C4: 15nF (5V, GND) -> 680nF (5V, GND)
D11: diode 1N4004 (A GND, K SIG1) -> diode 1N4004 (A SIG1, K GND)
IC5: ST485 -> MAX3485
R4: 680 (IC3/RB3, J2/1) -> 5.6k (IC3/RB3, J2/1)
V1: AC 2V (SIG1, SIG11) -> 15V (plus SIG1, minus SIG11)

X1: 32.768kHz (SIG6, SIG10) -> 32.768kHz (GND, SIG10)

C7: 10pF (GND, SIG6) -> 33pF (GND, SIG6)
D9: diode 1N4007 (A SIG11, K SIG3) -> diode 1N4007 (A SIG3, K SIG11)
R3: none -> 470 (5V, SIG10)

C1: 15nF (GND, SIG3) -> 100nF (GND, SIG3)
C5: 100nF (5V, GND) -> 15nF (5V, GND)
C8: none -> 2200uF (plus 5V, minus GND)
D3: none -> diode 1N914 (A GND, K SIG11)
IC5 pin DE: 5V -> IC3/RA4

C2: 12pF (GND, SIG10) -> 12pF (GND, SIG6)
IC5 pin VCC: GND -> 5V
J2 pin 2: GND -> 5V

|---|

What is required>
Each line of the material above must be retyped precisely.

Response for this exercise>
C4: 15nF (5V, GND) -> 680nF (5V, GND)
D11: diode 1N4004 (A GND, K SIG1) -> diode 1N4004 (A SIG1, K GND)
IC5: ST485 -> MAX3485
R4: 680 (IC3/RB3, J2/1) -> 5.6k (IC3/RB3, J2/1)
V1: AC 2V (SIG1, SIG11) -> 15V (plus SIG1, minus SIG11)

X1: 32.768kHz (SIG6, SIG10) -> 32.768kHz (GND, SIG10)

C7: 10pF (GND, SIG6) -> 33pF (GND, SIG6)
D9: diode 1N4007 (A SIG11, K SIG3) -> diode 1N4007 (A SIG3, K SIG11)
R3: none -> 470 (5V, SIG10)

C1: 15nF (GND, SIG3) -> 100nF (GND, SIG3)
C5: 100nF (5V, GND) -> 15nF (5V, GND)
C8: none -> 2200uF (plus 5V, minus GND)
D3: none -> diode 1N914 (A GND, K SIG11)
IC5 pin DE: 5V -> IC3/RA4

C2: 12pF (GND, SIG10) -> 12pF (GND, SIG6)
IC5 pin VCC: GND -> 5V
J2 pin 2: GND -> 5V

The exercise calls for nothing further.